PROBLEM DESCRIPTION - Look through the entries below and report every line that has "green".

RECORDS FOR THE TASK below:

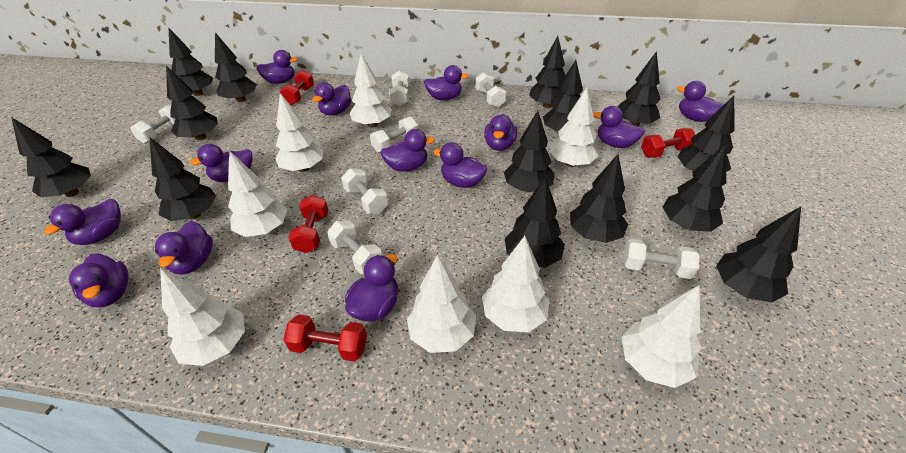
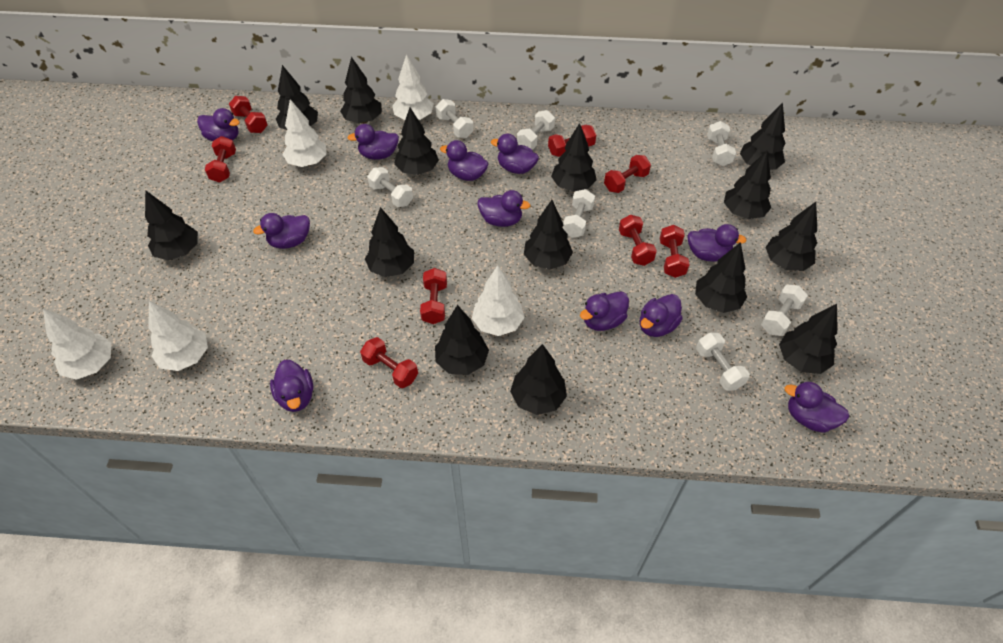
purple duck: 13 -> 11
red dumbbell: 4 -> 8
white tree: 8 -> 5

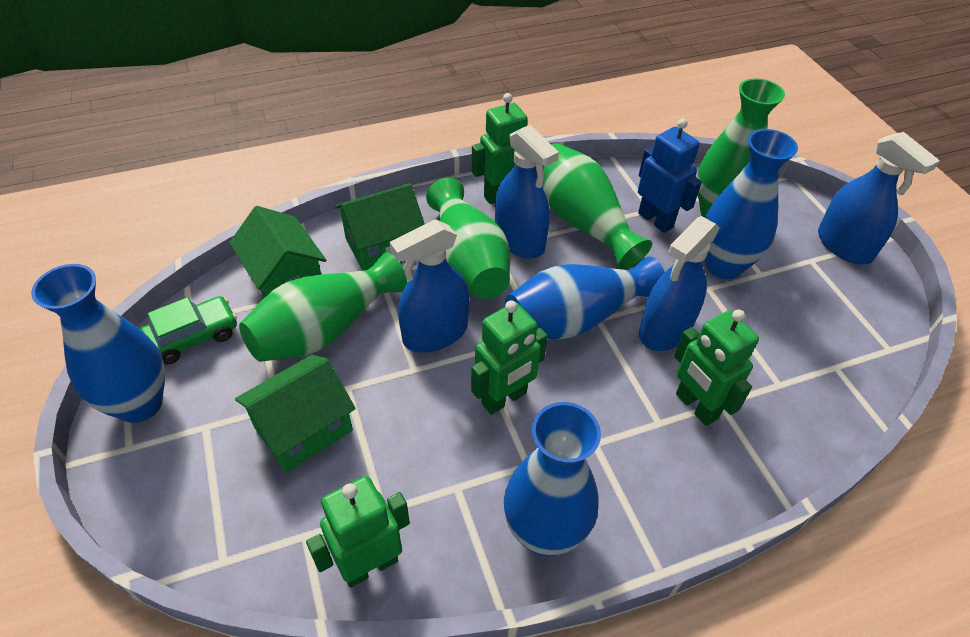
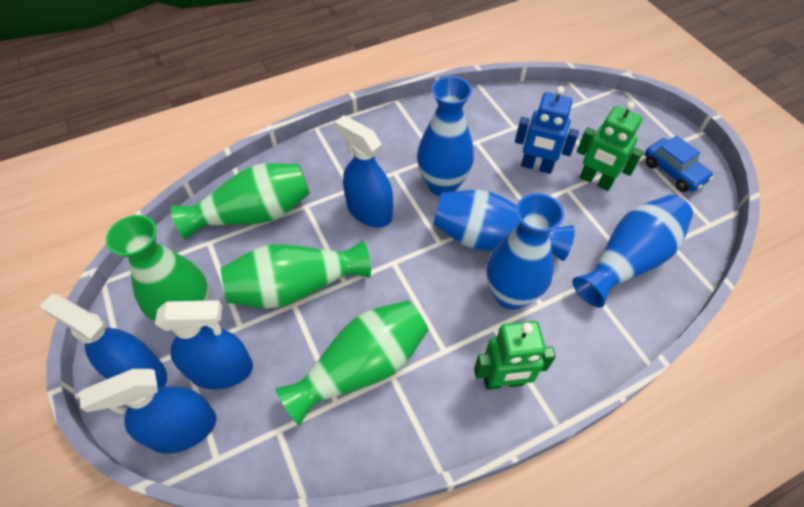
blue car: 0 -> 1
green car: 1 -> 0
green house: 3 -> 0
green robot: 4 -> 2

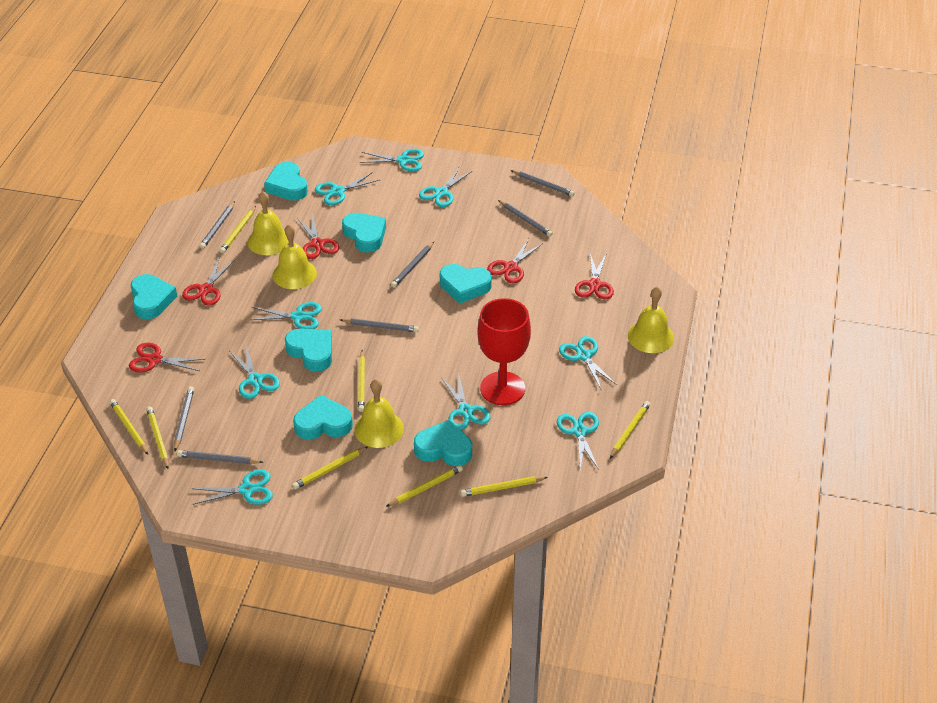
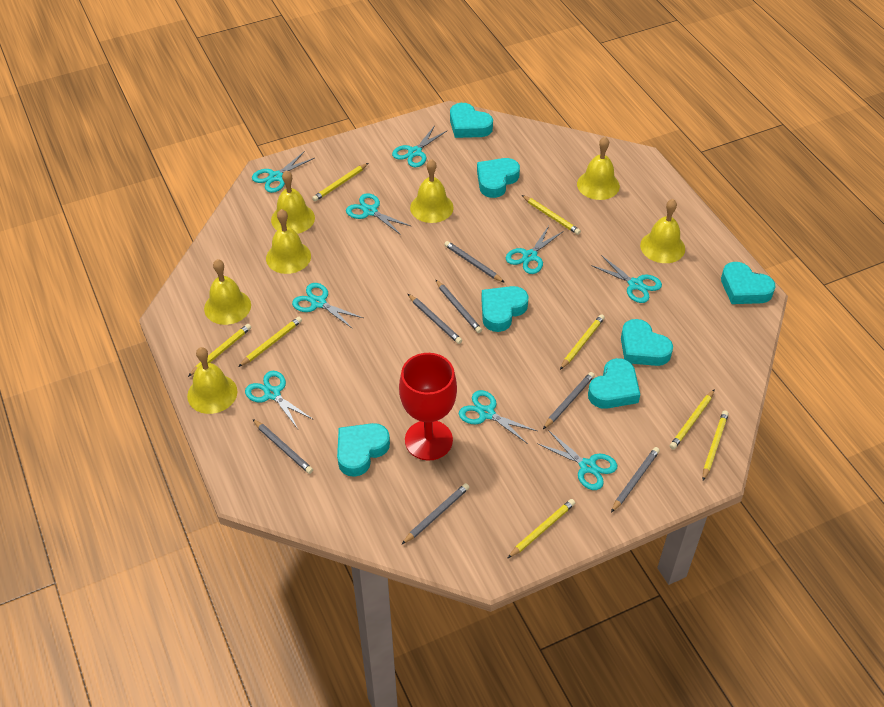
red scissors: 5 -> 0
yellow bell: 4 -> 7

End of RECORDS FOR THE TASK.

EXERCISE RESULT -
green car: 1 -> 0
green house: 3 -> 0
green robot: 4 -> 2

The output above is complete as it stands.